◆ Required action ◆
Using the entries below, transcribe exactly the line containing "camera: 70 degrees right, 5 degrees down" and each line that follows it to the end.

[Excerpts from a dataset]
-- Opening Marker --

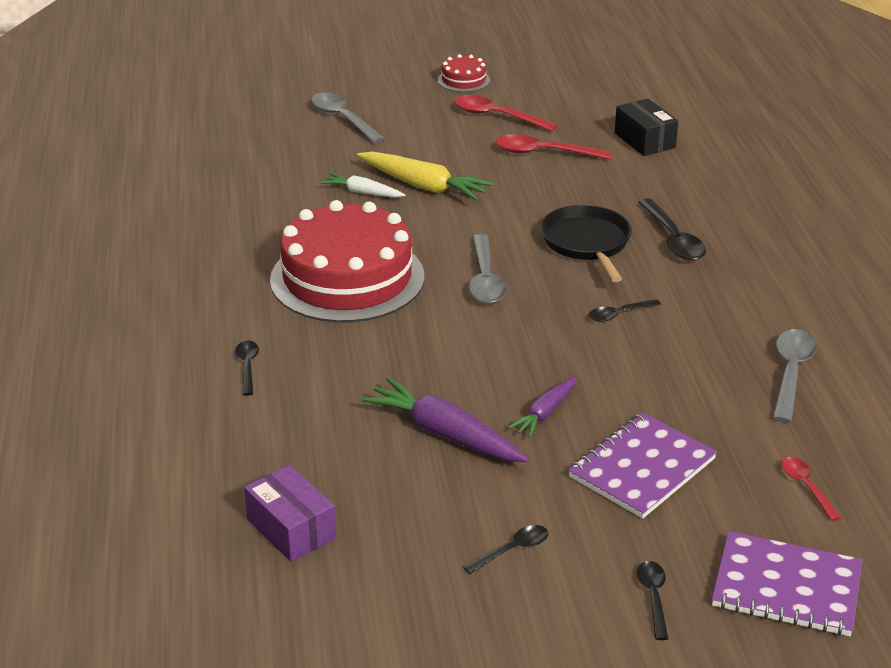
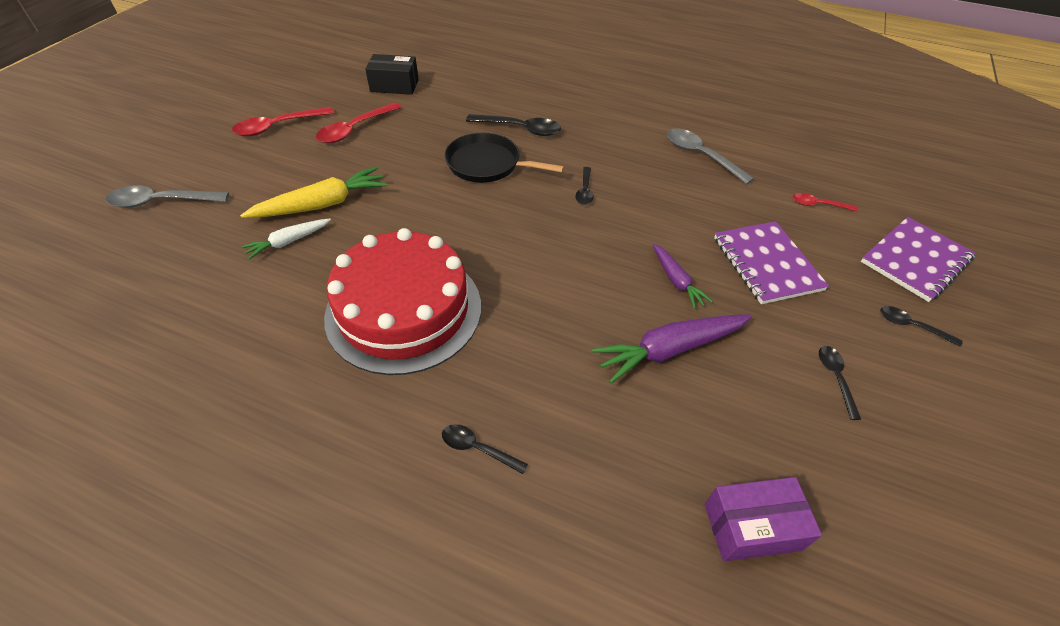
camera: 60 degrees left, 15 degrees up
(463, 80) = (205, 118): red cake -> none
(485, 279) = (483, 232): grey spoon -> none

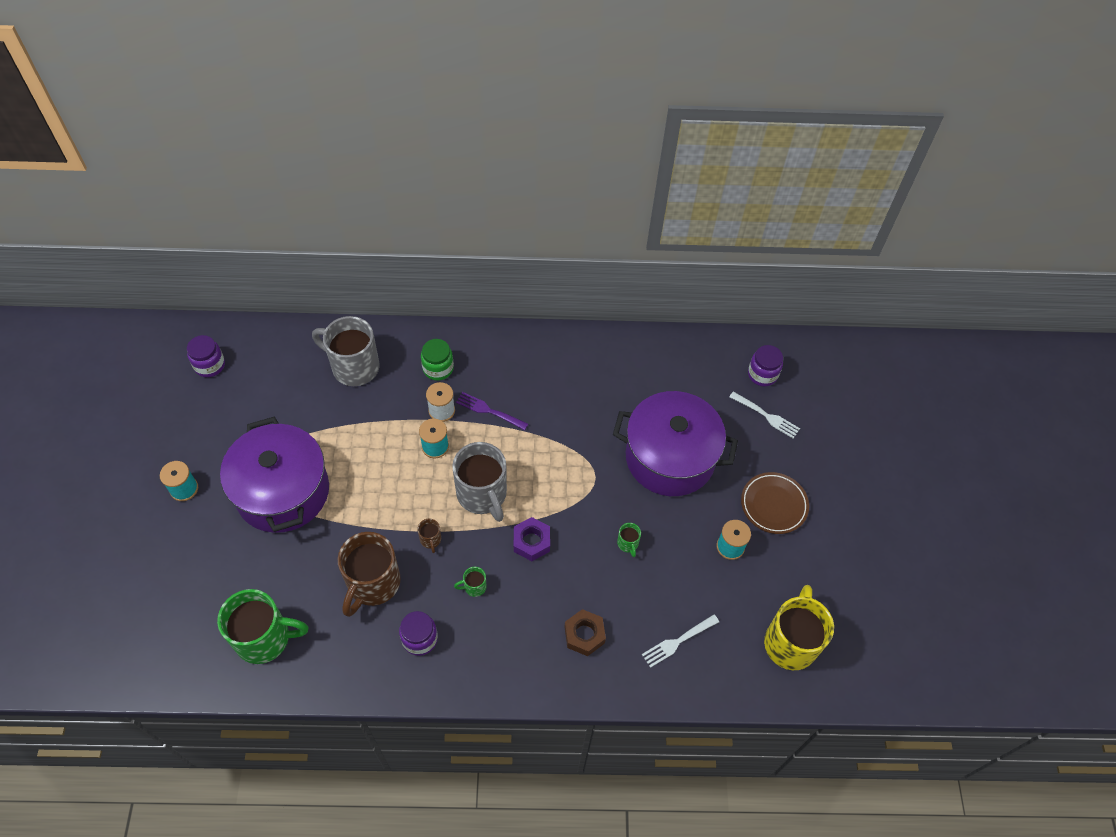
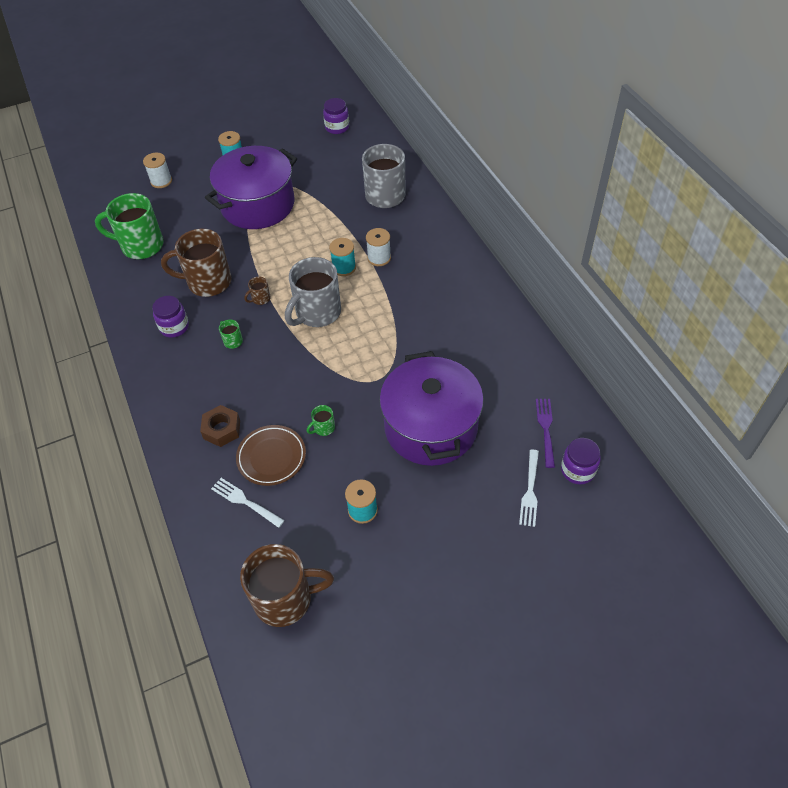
camera: 70 degrees right, 5 degrees down
(162, 581) = (161, 181): none -> white spool
(264, 638) = (141, 245): green mug -> green mug turned 120 degrees clockwise
(438, 368) = (416, 240): green jar -> none
(489, 411) = (398, 286): purple fork -> purple fork (546, 429)
(531, 542) = (291, 361): purple nut -> none
(773, 505) = (430, 532): brown plate -> brown plate (271, 457)
(790, 642) = (285, 599): yellow mug -> brown mug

-- Closing Marker --

◆ Response to the exercise ◆
camera: 70 degrees right, 5 degrees down
(162, 581) = (161, 181): none -> white spool
(264, 638) = (141, 245): green mug -> green mug turned 120 degrees clockwise
(438, 368) = (416, 240): green jar -> none
(489, 411) = (398, 286): purple fork -> purple fork (546, 429)
(531, 542) = (291, 361): purple nut -> none
(773, 505) = (430, 532): brown plate -> brown plate (271, 457)
(790, 642) = (285, 599): yellow mug -> brown mug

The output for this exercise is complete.